___ Supplied records ___

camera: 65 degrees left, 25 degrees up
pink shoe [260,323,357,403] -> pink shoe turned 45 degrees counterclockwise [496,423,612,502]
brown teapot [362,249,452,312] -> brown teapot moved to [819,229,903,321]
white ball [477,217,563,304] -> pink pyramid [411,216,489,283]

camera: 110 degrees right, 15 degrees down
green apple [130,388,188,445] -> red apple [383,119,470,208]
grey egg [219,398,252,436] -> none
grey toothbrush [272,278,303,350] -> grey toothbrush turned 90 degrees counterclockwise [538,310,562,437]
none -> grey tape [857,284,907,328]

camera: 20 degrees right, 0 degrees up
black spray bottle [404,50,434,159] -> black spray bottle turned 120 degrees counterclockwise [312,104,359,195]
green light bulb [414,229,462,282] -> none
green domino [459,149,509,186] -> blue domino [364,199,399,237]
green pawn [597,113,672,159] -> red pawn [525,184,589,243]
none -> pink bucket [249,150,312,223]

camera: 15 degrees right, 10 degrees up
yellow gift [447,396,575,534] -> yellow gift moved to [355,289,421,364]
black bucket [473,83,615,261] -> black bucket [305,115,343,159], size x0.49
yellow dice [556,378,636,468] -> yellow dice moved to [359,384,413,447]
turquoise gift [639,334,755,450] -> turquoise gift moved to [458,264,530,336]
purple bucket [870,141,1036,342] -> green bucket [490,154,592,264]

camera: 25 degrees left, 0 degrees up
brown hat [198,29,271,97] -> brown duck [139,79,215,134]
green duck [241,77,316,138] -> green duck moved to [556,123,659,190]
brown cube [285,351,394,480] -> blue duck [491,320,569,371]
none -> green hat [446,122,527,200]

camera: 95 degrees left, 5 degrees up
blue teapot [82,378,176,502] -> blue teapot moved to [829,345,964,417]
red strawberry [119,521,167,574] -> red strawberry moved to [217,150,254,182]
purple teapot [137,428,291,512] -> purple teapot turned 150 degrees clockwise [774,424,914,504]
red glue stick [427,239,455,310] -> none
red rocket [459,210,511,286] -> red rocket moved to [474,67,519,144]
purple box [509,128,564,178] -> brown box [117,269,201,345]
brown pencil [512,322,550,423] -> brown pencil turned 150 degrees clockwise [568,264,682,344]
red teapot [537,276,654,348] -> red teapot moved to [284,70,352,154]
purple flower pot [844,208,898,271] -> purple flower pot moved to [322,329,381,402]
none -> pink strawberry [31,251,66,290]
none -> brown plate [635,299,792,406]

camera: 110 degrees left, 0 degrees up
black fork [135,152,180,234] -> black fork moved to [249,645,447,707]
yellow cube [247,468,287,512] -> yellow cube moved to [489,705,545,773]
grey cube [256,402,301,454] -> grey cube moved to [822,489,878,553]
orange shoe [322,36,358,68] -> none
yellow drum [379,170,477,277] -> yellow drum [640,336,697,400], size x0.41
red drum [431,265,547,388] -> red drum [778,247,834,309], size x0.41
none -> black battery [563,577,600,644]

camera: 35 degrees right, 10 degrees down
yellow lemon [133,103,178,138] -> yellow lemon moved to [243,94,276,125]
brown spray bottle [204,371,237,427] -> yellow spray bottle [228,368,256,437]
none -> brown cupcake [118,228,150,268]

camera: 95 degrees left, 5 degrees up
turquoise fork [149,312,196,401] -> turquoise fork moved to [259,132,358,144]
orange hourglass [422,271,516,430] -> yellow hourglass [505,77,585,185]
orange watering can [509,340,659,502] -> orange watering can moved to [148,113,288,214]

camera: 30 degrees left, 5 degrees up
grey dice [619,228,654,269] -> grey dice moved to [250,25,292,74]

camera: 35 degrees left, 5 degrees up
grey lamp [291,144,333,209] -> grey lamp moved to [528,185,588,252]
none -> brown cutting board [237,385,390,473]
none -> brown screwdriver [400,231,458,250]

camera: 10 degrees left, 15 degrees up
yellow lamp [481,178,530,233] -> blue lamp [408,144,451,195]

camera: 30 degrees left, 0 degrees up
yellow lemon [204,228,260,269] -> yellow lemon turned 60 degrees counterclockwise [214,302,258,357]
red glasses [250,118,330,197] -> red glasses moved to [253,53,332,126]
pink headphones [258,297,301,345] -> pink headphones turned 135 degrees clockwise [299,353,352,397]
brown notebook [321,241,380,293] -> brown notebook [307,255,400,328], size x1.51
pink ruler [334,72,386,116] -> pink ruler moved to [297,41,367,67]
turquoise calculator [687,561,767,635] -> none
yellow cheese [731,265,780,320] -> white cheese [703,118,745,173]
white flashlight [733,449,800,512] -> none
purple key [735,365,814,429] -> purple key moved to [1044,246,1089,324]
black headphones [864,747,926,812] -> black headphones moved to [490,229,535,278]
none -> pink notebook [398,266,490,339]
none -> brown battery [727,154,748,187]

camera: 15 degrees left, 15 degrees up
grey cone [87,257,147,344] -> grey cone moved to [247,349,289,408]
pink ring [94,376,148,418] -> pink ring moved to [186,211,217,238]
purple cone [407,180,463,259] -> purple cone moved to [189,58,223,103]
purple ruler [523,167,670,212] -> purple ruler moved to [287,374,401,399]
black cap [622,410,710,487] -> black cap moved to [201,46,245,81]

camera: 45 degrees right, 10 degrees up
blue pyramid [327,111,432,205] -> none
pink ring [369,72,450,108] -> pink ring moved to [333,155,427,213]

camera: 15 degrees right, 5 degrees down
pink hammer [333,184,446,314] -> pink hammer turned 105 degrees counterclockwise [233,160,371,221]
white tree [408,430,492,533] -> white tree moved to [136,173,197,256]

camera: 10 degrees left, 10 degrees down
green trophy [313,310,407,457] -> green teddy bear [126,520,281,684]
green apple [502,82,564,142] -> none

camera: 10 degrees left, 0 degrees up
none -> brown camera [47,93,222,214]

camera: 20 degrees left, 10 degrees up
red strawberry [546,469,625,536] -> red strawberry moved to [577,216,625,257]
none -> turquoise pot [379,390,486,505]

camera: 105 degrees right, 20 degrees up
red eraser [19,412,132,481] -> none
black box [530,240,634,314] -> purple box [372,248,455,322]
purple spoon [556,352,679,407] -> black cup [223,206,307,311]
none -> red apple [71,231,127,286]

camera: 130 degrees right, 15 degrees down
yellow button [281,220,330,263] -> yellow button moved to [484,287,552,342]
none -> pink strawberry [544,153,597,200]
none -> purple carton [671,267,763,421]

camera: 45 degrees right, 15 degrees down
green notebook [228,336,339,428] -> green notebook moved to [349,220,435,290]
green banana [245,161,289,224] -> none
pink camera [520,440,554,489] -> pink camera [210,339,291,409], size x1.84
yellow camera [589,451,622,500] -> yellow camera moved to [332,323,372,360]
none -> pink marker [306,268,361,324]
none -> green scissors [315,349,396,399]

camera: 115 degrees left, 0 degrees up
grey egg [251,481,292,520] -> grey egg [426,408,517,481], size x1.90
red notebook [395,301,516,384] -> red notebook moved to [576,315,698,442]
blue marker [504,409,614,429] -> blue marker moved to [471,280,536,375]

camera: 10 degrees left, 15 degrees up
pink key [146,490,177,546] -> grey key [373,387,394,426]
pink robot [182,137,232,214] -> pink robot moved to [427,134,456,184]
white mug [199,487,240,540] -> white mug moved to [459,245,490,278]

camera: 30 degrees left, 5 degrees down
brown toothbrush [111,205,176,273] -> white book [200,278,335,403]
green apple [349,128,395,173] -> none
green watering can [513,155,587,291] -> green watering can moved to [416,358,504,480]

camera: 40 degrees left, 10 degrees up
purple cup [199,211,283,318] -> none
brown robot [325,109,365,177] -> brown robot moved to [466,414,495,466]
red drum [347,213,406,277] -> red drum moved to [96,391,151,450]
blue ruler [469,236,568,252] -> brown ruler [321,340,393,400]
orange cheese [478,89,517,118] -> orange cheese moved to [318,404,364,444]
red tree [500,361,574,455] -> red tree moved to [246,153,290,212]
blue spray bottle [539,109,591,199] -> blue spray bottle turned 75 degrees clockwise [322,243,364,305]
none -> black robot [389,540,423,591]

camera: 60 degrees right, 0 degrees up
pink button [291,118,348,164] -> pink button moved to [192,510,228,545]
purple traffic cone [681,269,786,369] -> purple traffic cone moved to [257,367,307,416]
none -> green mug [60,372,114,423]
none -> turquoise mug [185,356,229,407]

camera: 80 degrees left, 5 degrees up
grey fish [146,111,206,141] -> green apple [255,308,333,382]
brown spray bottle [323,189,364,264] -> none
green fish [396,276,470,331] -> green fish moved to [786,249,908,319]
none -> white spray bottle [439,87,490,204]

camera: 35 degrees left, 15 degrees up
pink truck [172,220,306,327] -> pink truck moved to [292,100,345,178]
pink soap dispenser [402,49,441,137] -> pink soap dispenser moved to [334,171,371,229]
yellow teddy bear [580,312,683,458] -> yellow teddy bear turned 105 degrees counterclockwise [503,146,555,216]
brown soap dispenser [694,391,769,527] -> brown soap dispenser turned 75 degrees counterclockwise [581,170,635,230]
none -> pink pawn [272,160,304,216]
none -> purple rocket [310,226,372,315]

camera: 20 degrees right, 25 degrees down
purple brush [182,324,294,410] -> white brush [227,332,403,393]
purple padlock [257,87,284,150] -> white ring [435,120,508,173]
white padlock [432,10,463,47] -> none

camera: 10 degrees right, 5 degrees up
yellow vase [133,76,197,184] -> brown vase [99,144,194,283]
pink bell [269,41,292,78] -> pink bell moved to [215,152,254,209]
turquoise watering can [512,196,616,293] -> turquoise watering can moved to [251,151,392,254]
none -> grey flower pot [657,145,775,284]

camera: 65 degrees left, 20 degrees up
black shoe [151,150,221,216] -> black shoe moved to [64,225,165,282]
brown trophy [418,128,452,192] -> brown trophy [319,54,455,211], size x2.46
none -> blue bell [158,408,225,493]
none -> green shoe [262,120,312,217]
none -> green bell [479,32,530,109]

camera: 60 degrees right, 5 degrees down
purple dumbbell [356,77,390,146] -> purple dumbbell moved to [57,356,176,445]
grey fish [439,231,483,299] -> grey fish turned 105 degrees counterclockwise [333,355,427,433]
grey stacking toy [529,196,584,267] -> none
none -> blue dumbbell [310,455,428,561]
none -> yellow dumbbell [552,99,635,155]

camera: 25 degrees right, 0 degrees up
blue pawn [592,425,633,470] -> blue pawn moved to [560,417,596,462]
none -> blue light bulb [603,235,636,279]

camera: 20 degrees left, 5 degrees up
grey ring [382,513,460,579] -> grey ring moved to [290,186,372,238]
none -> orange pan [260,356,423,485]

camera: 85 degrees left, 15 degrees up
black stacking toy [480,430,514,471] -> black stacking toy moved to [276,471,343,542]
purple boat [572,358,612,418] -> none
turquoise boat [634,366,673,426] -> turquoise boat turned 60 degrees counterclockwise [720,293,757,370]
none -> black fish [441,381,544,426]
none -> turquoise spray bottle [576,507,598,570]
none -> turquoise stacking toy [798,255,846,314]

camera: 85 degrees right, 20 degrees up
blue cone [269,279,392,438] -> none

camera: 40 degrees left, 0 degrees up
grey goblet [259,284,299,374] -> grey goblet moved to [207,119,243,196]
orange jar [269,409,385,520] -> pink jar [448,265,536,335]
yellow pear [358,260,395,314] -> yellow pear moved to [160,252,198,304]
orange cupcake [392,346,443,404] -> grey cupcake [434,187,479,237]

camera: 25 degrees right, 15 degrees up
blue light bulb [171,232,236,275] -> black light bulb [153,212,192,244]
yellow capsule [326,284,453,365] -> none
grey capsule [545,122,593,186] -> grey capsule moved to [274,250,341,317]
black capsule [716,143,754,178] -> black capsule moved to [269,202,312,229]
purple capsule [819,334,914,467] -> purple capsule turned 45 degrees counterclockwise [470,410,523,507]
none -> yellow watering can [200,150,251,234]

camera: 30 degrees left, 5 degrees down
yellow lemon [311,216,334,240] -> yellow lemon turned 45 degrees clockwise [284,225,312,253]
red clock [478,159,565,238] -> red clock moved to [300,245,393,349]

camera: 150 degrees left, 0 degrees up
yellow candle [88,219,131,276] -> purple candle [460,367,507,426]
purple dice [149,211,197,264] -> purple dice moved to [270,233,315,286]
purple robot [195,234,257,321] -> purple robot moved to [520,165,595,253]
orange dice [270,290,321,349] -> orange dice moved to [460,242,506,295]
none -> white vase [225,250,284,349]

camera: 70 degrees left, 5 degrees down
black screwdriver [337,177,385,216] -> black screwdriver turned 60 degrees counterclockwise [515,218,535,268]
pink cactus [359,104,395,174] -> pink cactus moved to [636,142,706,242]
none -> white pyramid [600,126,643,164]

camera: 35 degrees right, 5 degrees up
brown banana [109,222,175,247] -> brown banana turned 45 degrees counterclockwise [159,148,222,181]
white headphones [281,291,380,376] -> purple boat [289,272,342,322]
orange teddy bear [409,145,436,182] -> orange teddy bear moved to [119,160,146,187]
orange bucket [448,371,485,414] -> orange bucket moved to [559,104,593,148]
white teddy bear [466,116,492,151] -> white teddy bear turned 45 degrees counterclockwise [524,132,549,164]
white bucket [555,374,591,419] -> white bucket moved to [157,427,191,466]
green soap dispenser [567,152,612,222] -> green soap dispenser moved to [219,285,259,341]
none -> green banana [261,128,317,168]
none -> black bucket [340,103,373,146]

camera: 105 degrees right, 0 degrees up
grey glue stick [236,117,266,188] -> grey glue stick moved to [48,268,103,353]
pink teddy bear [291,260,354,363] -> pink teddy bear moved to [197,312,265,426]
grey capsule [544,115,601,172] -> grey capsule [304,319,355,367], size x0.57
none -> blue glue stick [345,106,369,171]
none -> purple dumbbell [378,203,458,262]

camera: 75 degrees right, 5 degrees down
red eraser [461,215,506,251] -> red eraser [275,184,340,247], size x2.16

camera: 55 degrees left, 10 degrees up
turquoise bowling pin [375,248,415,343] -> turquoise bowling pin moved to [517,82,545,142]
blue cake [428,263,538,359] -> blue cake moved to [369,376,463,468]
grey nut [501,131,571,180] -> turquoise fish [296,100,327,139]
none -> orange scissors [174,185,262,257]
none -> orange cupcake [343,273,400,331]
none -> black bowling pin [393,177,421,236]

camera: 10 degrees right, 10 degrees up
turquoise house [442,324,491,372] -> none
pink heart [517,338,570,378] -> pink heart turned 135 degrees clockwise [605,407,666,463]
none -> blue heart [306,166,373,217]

___

**Prompt**:
Lines holding the string "notebook" are the answer; copy each one from the listing above.

**Solution**:
brown notebook [321,241,380,293] -> brown notebook [307,255,400,328], size x1.51
none -> pink notebook [398,266,490,339]
green notebook [228,336,339,428] -> green notebook moved to [349,220,435,290]
red notebook [395,301,516,384] -> red notebook moved to [576,315,698,442]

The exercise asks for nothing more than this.